## Work instructions
Copy out every line of the items below word for word, but leave the pictures out.

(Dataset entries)
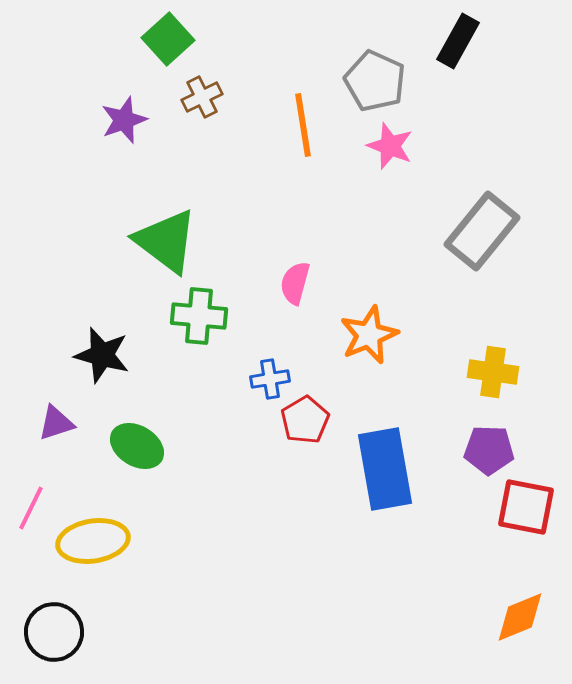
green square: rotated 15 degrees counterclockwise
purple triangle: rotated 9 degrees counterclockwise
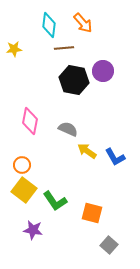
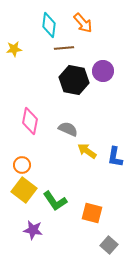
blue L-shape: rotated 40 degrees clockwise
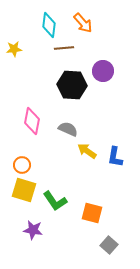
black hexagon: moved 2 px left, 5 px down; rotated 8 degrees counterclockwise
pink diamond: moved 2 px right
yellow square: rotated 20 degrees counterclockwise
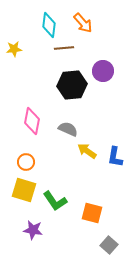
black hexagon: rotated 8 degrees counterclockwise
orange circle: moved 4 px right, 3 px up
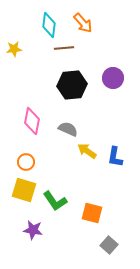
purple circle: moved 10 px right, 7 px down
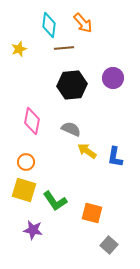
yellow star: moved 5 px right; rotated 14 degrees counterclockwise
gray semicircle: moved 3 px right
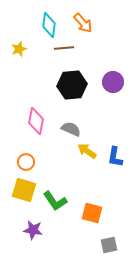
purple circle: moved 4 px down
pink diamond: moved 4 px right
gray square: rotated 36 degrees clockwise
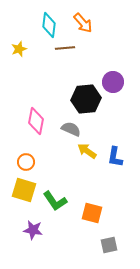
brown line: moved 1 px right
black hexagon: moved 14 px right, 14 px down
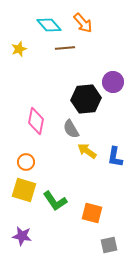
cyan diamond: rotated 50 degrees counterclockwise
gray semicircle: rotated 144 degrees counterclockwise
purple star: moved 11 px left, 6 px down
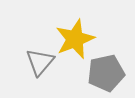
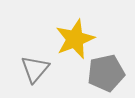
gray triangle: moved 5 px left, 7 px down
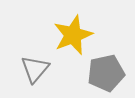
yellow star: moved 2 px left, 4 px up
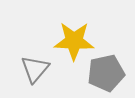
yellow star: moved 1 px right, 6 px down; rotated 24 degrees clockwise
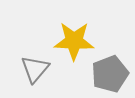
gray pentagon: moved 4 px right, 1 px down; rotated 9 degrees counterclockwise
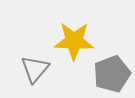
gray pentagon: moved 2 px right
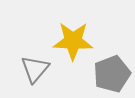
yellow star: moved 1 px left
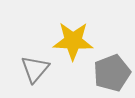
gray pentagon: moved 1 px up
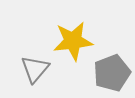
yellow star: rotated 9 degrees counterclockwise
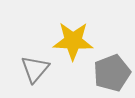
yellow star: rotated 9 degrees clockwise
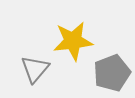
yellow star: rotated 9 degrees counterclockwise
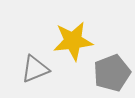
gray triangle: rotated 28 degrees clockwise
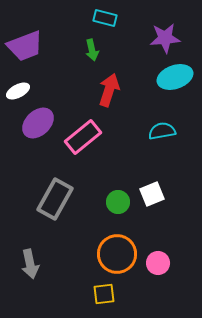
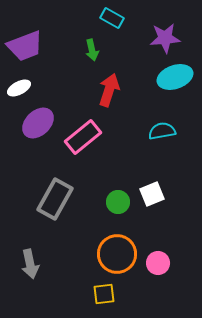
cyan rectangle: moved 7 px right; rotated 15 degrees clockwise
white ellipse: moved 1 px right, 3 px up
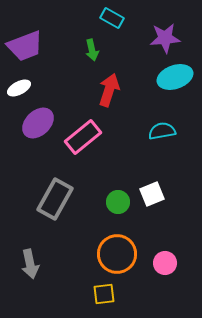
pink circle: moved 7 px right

## Task response
green square: rotated 15 degrees counterclockwise
purple triangle: rotated 9 degrees counterclockwise
blue L-shape: rotated 40 degrees clockwise
black hexagon: moved 2 px left, 5 px down; rotated 8 degrees counterclockwise
pink diamond: moved 2 px right
yellow square: rotated 20 degrees counterclockwise
black hexagon: rotated 8 degrees counterclockwise
orange circle: moved 4 px right, 3 px up
purple circle: moved 10 px right, 7 px down
yellow star: moved 5 px right; rotated 14 degrees counterclockwise
gray semicircle: moved 3 px right
purple circle: moved 4 px down
pink diamond: moved 4 px right
gray square: rotated 36 degrees clockwise
brown line: moved 1 px right
black hexagon: moved 14 px right, 14 px down
cyan diamond: rotated 50 degrees counterclockwise
gray semicircle: rotated 144 degrees counterclockwise
purple star: moved 11 px left, 6 px down
gray triangle: moved 5 px left, 7 px down
yellow star: moved 2 px left, 4 px up
yellow star: moved 1 px right, 6 px down; rotated 24 degrees clockwise
gray pentagon: moved 4 px right, 1 px down; rotated 9 degrees counterclockwise
gray pentagon: moved 2 px right
yellow star: moved 1 px left
gray pentagon: moved 1 px up
yellow star: rotated 9 degrees counterclockwise
yellow star: rotated 9 degrees clockwise
yellow star: rotated 9 degrees counterclockwise
gray triangle: rotated 28 degrees clockwise
cyan rectangle: moved 7 px right; rotated 15 degrees clockwise
white ellipse: moved 1 px right, 3 px up
pink circle: moved 7 px right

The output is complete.